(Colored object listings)
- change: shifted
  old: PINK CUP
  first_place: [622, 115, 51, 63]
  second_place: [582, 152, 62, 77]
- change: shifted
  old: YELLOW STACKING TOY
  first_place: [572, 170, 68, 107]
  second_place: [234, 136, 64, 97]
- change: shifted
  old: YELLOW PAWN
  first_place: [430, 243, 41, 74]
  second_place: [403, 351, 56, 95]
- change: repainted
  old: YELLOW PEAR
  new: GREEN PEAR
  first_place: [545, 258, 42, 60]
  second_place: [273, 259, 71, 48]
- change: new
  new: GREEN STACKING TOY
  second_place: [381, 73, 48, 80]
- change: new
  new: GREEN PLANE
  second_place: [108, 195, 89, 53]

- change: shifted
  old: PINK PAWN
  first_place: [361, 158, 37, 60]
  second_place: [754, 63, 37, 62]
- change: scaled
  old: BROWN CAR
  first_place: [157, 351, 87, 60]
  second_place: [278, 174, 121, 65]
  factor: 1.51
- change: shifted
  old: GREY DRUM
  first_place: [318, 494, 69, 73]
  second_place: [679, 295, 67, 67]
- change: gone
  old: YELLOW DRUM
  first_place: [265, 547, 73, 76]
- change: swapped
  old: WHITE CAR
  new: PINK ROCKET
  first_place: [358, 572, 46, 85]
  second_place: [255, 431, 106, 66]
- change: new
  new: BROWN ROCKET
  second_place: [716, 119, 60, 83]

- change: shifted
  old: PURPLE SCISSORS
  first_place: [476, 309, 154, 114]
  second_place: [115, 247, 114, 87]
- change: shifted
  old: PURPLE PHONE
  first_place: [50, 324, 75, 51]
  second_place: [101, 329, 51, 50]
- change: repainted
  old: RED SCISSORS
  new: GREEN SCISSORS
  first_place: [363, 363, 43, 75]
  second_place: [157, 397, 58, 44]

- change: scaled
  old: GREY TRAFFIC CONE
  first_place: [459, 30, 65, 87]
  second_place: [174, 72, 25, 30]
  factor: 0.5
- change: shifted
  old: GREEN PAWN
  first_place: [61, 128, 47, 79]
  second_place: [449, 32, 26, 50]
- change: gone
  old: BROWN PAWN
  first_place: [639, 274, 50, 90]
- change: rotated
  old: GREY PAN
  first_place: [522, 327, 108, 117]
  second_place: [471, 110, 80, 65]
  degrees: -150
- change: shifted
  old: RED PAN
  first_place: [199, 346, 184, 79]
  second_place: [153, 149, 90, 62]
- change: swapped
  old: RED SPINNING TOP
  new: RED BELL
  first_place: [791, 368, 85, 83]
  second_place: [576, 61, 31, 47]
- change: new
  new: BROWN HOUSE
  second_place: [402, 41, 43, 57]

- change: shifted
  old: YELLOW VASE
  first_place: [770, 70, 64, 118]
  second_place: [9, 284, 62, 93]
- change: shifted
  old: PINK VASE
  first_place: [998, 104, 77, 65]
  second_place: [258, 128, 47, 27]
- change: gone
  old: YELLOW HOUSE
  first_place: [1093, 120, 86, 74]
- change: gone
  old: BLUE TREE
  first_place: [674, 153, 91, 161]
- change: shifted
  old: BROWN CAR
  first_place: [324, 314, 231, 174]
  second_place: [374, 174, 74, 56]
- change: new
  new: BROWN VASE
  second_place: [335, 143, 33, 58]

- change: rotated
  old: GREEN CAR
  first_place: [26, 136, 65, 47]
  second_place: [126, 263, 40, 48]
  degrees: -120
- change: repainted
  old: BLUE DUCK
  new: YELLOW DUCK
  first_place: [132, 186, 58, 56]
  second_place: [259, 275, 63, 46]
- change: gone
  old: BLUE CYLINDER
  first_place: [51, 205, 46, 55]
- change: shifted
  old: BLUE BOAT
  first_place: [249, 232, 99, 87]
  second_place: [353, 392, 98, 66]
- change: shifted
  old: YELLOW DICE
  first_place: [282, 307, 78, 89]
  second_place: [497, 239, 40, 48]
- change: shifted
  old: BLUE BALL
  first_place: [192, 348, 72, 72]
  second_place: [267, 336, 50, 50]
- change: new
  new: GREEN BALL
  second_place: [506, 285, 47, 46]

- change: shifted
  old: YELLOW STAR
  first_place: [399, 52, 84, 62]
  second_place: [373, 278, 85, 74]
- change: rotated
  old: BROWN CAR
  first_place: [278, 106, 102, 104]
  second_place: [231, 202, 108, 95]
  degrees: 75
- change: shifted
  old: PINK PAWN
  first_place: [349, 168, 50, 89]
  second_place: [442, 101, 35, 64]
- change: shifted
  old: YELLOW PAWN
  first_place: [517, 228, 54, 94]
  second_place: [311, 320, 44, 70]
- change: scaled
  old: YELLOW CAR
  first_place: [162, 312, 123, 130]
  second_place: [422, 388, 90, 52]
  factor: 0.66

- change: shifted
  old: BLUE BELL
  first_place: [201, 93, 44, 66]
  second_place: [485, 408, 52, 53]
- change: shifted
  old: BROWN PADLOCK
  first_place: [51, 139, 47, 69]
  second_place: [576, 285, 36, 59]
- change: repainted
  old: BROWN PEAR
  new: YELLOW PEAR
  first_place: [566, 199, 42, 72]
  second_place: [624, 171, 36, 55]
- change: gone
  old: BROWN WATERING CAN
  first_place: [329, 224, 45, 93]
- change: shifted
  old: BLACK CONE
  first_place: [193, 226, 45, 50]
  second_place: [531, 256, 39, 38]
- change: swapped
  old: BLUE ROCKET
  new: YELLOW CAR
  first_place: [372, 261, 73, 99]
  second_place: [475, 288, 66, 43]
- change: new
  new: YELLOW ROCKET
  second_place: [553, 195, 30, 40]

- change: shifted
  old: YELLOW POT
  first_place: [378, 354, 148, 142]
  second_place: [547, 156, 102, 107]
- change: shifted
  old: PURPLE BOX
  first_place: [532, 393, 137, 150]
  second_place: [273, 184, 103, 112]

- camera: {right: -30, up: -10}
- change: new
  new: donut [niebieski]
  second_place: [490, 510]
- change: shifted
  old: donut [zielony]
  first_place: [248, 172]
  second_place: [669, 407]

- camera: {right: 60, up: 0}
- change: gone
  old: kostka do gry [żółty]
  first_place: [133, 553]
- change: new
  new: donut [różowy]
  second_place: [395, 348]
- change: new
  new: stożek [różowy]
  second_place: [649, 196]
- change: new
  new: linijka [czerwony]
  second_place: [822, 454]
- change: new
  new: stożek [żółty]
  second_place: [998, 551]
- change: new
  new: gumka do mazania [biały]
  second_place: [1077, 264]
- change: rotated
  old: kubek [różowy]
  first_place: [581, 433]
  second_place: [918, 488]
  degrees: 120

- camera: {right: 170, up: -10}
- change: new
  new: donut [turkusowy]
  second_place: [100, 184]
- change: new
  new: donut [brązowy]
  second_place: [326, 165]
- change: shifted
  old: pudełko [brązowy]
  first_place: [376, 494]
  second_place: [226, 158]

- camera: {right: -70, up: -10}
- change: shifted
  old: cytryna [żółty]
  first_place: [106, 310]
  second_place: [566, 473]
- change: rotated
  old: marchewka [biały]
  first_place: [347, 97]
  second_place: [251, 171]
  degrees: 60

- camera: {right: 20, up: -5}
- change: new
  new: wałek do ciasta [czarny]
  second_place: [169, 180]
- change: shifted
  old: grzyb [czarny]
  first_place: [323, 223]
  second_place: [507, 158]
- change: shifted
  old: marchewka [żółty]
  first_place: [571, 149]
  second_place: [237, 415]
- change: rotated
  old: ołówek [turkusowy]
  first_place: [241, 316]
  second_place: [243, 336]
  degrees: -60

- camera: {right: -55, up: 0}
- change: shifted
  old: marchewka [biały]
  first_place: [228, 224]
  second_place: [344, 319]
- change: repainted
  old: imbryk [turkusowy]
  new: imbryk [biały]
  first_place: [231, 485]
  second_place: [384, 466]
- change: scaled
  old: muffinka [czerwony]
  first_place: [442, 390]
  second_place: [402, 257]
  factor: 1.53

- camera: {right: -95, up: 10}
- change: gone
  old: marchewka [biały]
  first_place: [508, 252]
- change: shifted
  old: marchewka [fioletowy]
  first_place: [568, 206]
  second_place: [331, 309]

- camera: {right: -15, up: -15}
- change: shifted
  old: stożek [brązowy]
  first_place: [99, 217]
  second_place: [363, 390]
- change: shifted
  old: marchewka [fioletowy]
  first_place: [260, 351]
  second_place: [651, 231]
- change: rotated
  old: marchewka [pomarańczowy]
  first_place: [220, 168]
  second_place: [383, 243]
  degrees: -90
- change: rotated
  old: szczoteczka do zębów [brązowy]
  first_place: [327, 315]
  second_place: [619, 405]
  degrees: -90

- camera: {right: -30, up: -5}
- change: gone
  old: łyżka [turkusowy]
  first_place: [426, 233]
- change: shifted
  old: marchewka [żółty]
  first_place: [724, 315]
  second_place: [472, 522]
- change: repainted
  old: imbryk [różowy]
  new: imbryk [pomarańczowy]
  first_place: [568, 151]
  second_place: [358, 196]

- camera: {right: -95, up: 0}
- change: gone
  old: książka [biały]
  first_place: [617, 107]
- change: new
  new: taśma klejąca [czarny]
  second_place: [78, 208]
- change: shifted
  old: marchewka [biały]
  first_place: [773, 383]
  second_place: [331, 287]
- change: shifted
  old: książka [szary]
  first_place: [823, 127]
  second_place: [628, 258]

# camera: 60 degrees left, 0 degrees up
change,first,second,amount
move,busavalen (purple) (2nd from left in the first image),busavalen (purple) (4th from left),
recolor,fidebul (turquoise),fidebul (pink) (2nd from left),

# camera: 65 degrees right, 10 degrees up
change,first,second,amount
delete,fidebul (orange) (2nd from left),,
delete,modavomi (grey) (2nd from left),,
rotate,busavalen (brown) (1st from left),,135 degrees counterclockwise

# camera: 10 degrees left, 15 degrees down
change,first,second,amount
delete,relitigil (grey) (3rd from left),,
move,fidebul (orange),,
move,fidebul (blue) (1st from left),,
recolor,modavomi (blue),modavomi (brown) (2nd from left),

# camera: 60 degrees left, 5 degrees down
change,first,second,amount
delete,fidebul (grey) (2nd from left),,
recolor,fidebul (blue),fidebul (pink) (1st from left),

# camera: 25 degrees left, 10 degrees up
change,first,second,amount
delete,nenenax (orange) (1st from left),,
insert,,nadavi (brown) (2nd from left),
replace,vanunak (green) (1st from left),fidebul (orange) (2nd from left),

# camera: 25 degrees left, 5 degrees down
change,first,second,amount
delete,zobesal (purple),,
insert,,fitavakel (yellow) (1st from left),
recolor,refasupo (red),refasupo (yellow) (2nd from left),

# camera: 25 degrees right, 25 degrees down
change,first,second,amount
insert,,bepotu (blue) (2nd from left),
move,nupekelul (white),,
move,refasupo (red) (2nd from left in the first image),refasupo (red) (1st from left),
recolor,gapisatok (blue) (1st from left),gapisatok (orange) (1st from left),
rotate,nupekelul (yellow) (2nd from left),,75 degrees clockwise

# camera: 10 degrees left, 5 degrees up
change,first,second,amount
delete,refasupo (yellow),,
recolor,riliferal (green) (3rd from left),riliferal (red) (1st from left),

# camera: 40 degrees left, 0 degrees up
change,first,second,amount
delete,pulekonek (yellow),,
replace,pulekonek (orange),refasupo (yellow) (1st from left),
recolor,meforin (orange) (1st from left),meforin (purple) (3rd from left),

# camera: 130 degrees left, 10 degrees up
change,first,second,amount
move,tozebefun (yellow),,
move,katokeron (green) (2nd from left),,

## Exercise details
Repeat exactly the lines from the first line of the records above through the line containing "new: GREEN PLANE", both included, and nothing else.

## Response area
- change: shifted
  old: PINK CUP
  first_place: [622, 115, 51, 63]
  second_place: [582, 152, 62, 77]
- change: shifted
  old: YELLOW STACKING TOY
  first_place: [572, 170, 68, 107]
  second_place: [234, 136, 64, 97]
- change: shifted
  old: YELLOW PAWN
  first_place: [430, 243, 41, 74]
  second_place: [403, 351, 56, 95]
- change: repainted
  old: YELLOW PEAR
  new: GREEN PEAR
  first_place: [545, 258, 42, 60]
  second_place: [273, 259, 71, 48]
- change: new
  new: GREEN STACKING TOY
  second_place: [381, 73, 48, 80]
- change: new
  new: GREEN PLANE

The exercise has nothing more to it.